TASK REQUIREMENTS:
Each line from the first line of the entries through the line holding "yellow triangle at" is to be restated word for word; nothing else, and no picture, belongs in the answer.

Shape state change listings
□ □ □

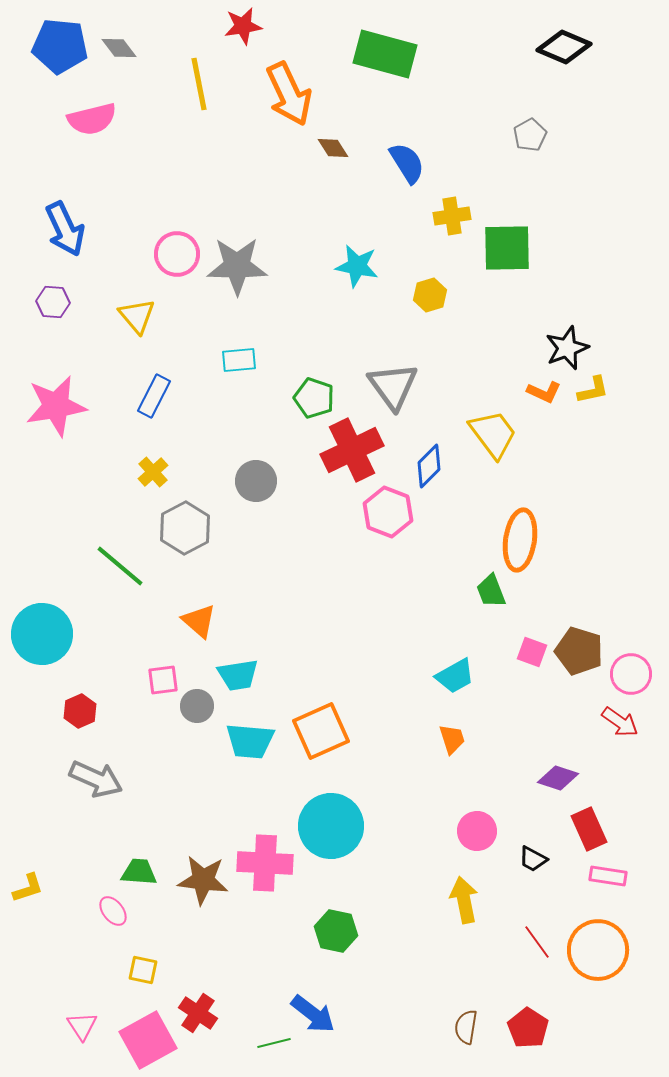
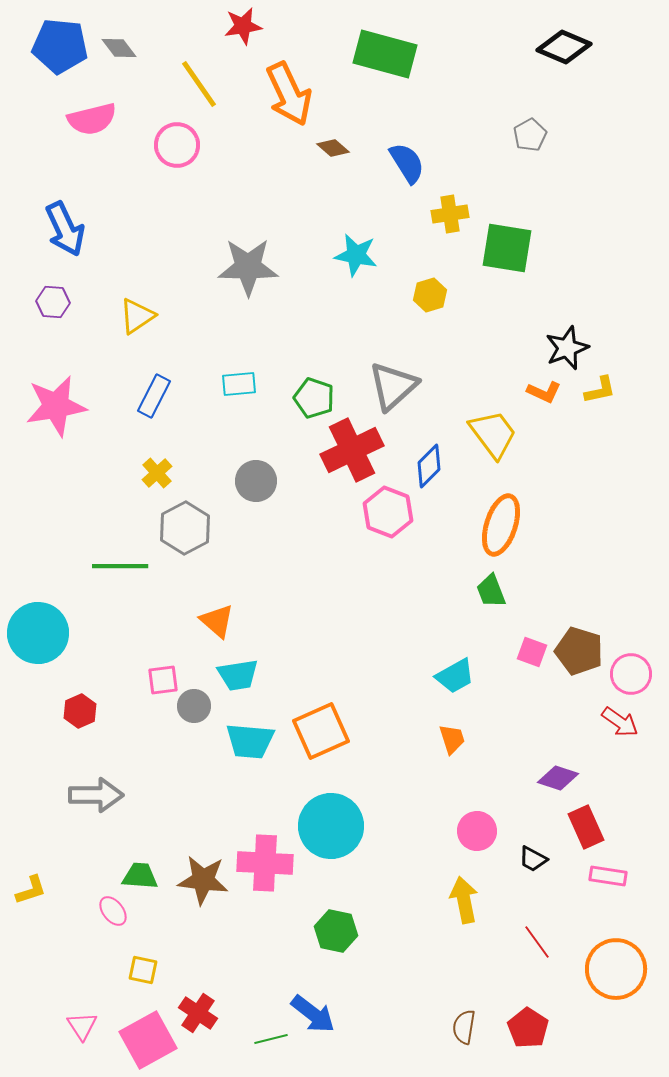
yellow line at (199, 84): rotated 24 degrees counterclockwise
brown diamond at (333, 148): rotated 16 degrees counterclockwise
yellow cross at (452, 216): moved 2 px left, 2 px up
green square at (507, 248): rotated 10 degrees clockwise
pink circle at (177, 254): moved 109 px up
gray star at (237, 266): moved 11 px right, 1 px down
cyan star at (357, 266): moved 1 px left, 11 px up
yellow triangle at (137, 316): rotated 36 degrees clockwise
cyan rectangle at (239, 360): moved 24 px down
gray triangle at (393, 386): rotated 24 degrees clockwise
yellow L-shape at (593, 390): moved 7 px right
yellow cross at (153, 472): moved 4 px right, 1 px down
orange ellipse at (520, 540): moved 19 px left, 15 px up; rotated 10 degrees clockwise
green line at (120, 566): rotated 40 degrees counterclockwise
orange triangle at (199, 621): moved 18 px right
cyan circle at (42, 634): moved 4 px left, 1 px up
gray circle at (197, 706): moved 3 px left
gray arrow at (96, 779): moved 16 px down; rotated 24 degrees counterclockwise
red rectangle at (589, 829): moved 3 px left, 2 px up
green trapezoid at (139, 872): moved 1 px right, 4 px down
yellow L-shape at (28, 888): moved 3 px right, 2 px down
orange circle at (598, 950): moved 18 px right, 19 px down
brown semicircle at (466, 1027): moved 2 px left
green line at (274, 1043): moved 3 px left, 4 px up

□ □ □

YOUR SOLUTION:
yellow line at (199, 84): rotated 24 degrees counterclockwise
brown diamond at (333, 148): rotated 16 degrees counterclockwise
yellow cross at (452, 216): moved 2 px left, 2 px up
green square at (507, 248): rotated 10 degrees clockwise
pink circle at (177, 254): moved 109 px up
gray star at (237, 266): moved 11 px right, 1 px down
cyan star at (357, 266): moved 1 px left, 11 px up
yellow triangle at (137, 316): rotated 36 degrees clockwise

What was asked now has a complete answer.